(Beginning of DATA RECORDS)

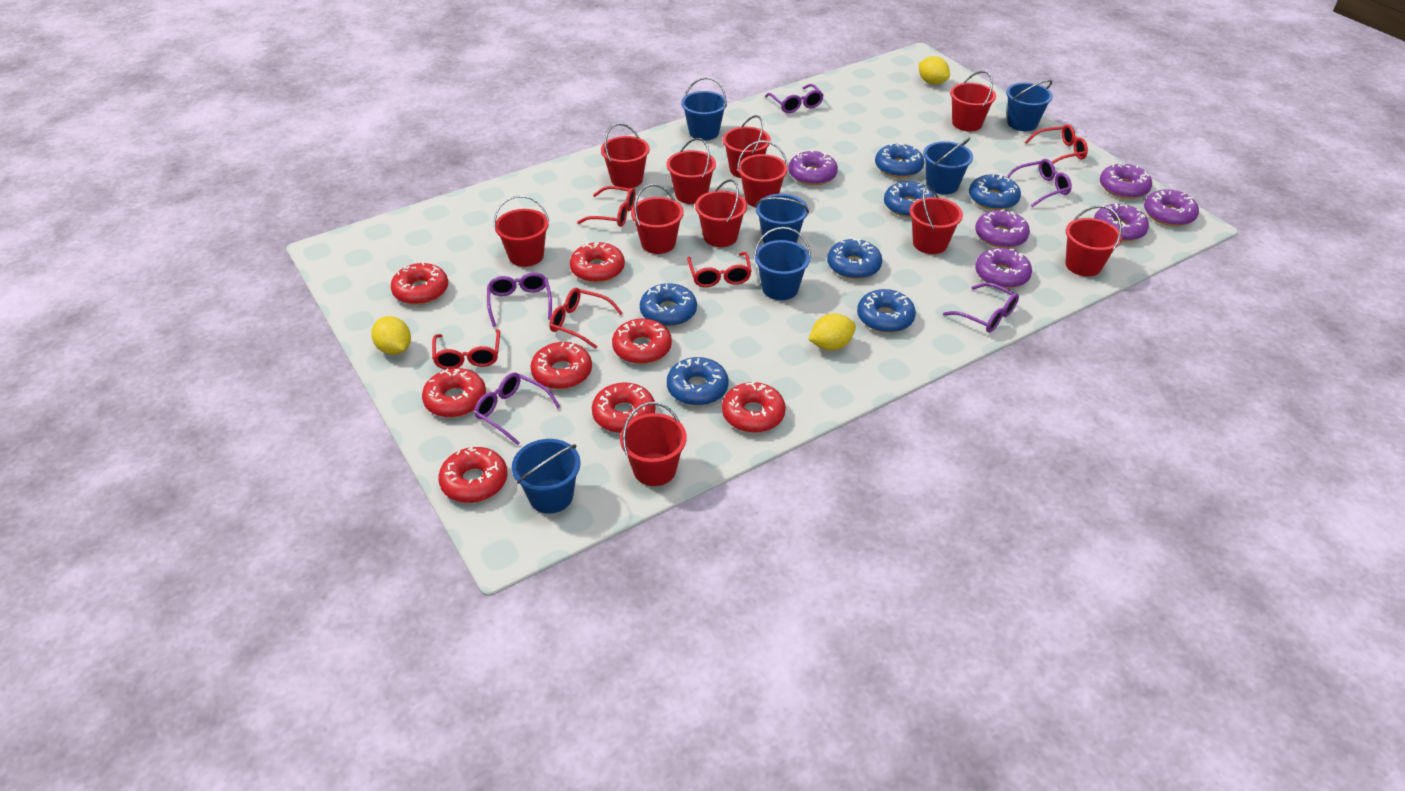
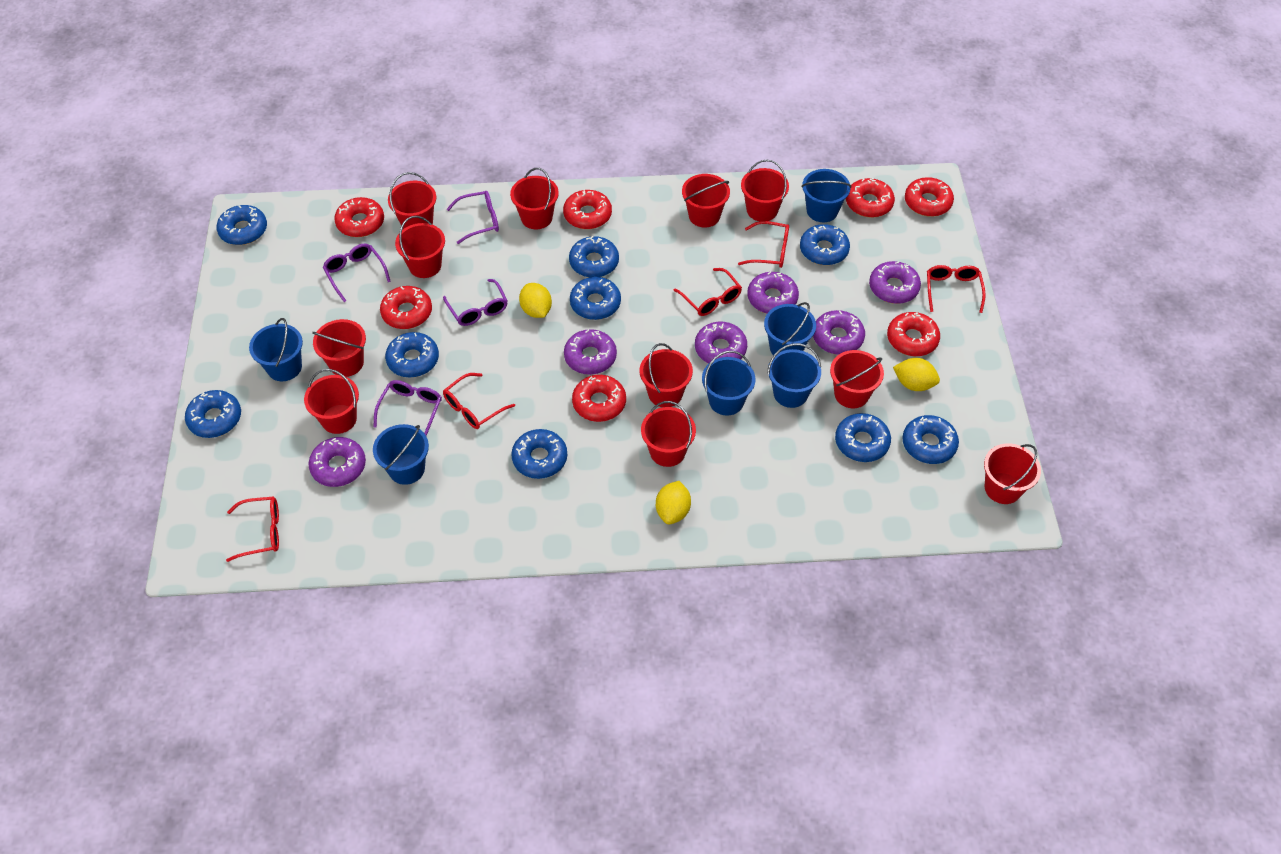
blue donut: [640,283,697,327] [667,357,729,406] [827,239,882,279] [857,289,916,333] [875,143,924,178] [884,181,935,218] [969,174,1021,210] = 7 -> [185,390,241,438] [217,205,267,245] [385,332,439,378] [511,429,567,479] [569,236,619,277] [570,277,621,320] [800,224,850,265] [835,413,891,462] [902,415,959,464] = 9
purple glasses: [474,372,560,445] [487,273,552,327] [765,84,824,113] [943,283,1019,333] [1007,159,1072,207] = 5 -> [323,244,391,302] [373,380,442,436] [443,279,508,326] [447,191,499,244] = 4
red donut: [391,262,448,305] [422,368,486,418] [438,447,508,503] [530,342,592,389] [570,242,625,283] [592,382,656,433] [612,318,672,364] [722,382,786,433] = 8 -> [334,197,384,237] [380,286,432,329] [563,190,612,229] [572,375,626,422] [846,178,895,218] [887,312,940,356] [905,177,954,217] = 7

(End of DATA RECORDS)
(Beginning of DATA RECORDS)

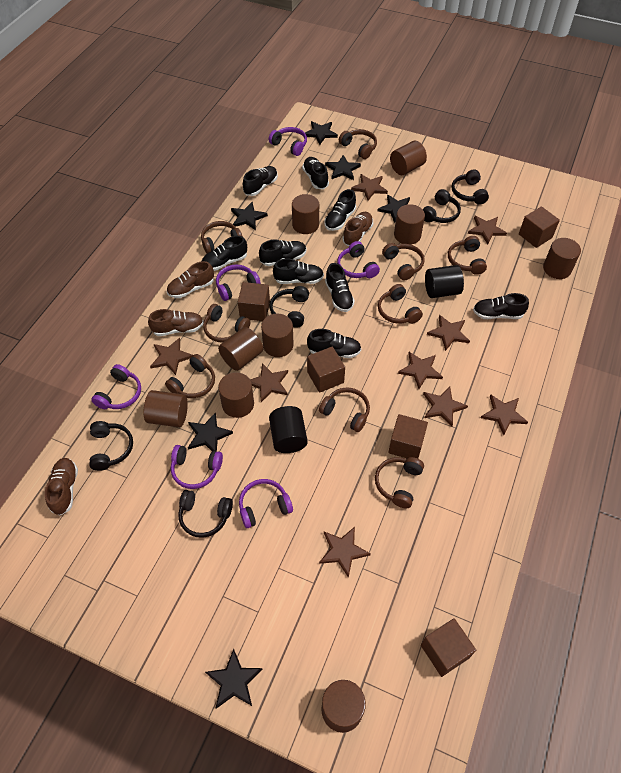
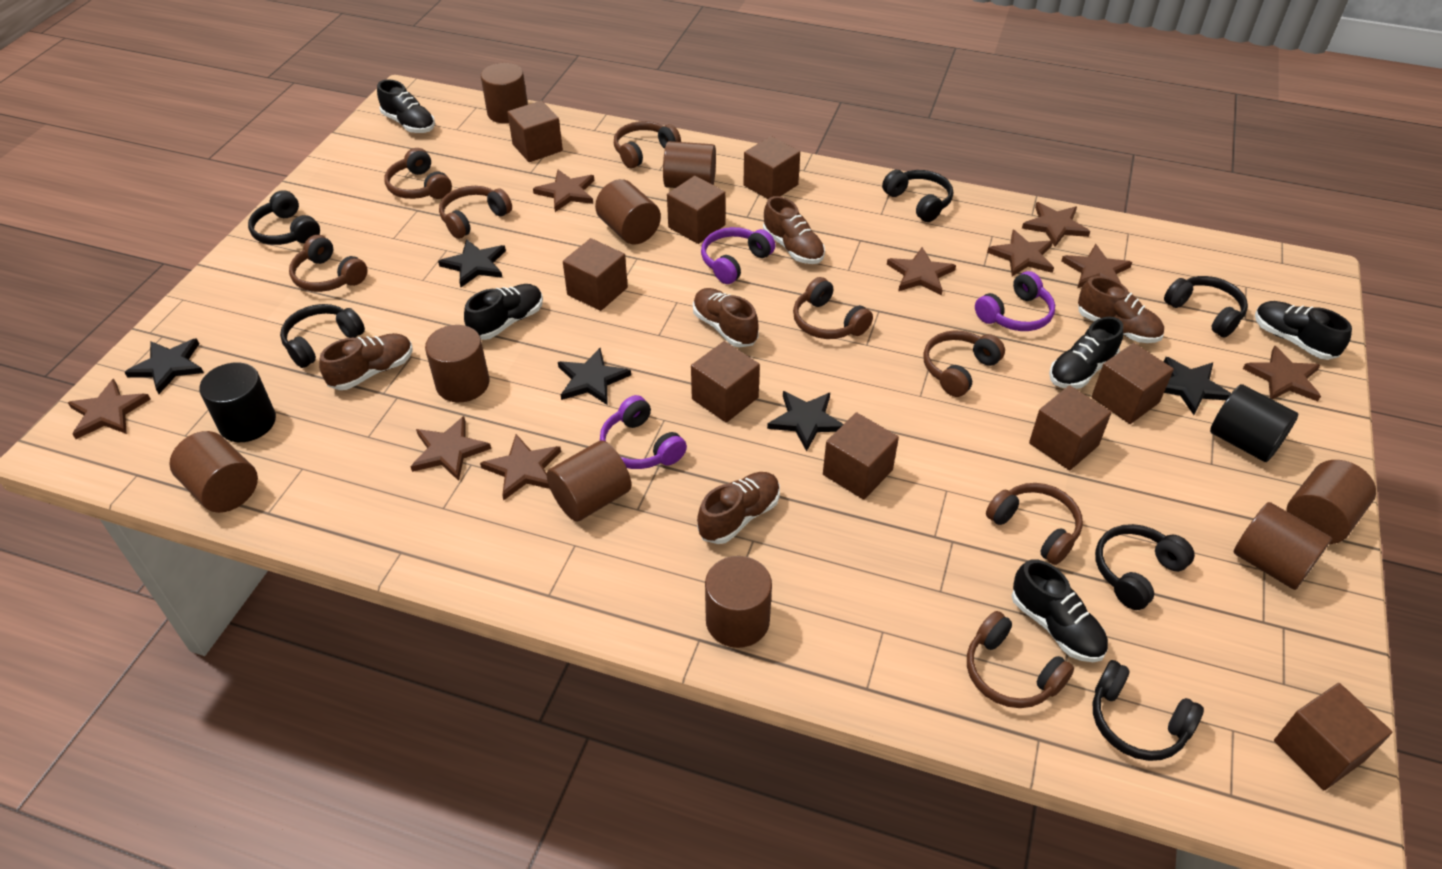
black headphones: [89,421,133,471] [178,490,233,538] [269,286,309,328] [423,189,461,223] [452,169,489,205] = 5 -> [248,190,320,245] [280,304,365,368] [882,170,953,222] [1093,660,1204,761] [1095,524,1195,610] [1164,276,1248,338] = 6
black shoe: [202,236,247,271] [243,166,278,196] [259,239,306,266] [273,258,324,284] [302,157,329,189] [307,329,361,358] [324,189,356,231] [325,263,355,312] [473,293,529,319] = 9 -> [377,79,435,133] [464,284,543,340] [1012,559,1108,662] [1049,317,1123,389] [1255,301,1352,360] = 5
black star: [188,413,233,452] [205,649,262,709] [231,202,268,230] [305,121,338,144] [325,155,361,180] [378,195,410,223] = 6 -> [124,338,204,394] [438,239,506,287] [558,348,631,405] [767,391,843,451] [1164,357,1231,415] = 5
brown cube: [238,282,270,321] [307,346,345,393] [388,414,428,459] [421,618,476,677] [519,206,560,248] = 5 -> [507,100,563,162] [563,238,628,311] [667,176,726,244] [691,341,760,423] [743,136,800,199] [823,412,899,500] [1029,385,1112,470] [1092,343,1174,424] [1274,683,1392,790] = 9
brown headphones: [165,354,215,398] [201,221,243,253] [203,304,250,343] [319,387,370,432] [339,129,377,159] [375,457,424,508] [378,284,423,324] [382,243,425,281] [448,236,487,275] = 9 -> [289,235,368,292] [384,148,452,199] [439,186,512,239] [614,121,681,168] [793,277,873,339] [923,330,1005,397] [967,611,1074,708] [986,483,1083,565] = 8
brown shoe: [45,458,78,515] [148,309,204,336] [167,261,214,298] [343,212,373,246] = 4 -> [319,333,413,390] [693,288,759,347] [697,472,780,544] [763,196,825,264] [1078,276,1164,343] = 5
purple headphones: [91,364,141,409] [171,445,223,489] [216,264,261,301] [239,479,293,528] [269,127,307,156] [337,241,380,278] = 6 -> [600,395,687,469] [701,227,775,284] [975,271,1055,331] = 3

(End of DATA RECORDS)
(Beginning of DATA RECORDS)

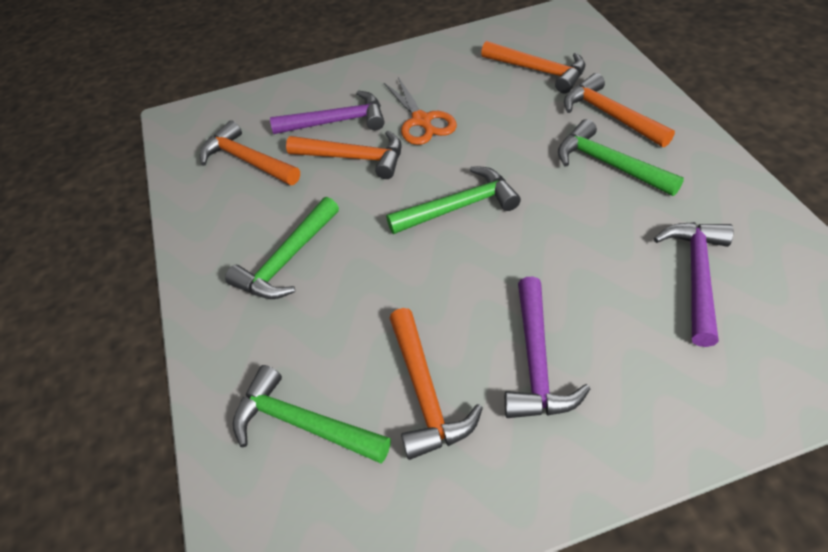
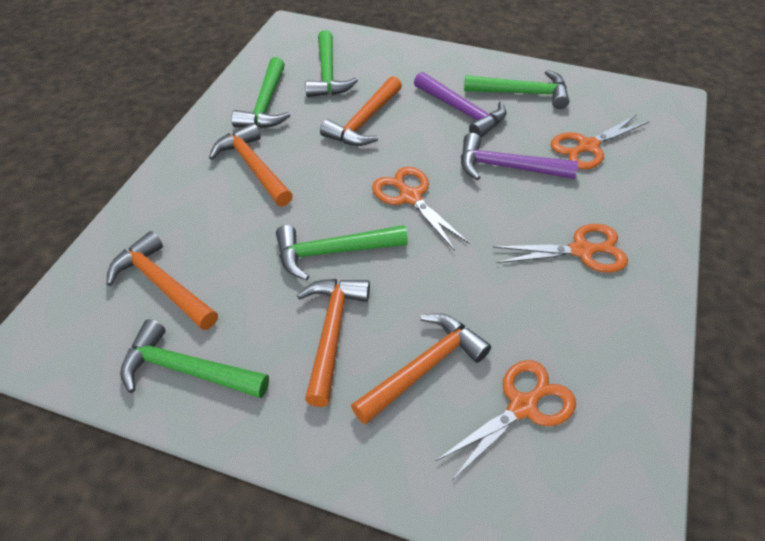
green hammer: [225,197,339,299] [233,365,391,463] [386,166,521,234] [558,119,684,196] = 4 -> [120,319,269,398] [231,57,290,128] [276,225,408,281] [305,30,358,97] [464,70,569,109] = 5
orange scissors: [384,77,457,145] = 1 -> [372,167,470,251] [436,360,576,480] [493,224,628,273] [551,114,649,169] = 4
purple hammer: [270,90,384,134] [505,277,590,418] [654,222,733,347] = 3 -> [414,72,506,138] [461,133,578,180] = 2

(End of DATA RECORDS)

GOAL OF THE EXERCISE ▸
Go line by line through the data, copying each one that contains the word "hammer".

TASK OUTPUT ▸
green hammer: [225,197,339,299] [233,365,391,463] [386,166,521,234] [558,119,684,196] = 4 -> [120,319,269,398] [231,57,290,128] [276,225,408,281] [305,30,358,97] [464,70,569,109] = 5
purple hammer: [270,90,384,134] [505,277,590,418] [654,222,733,347] = 3 -> [414,72,506,138] [461,133,578,180] = 2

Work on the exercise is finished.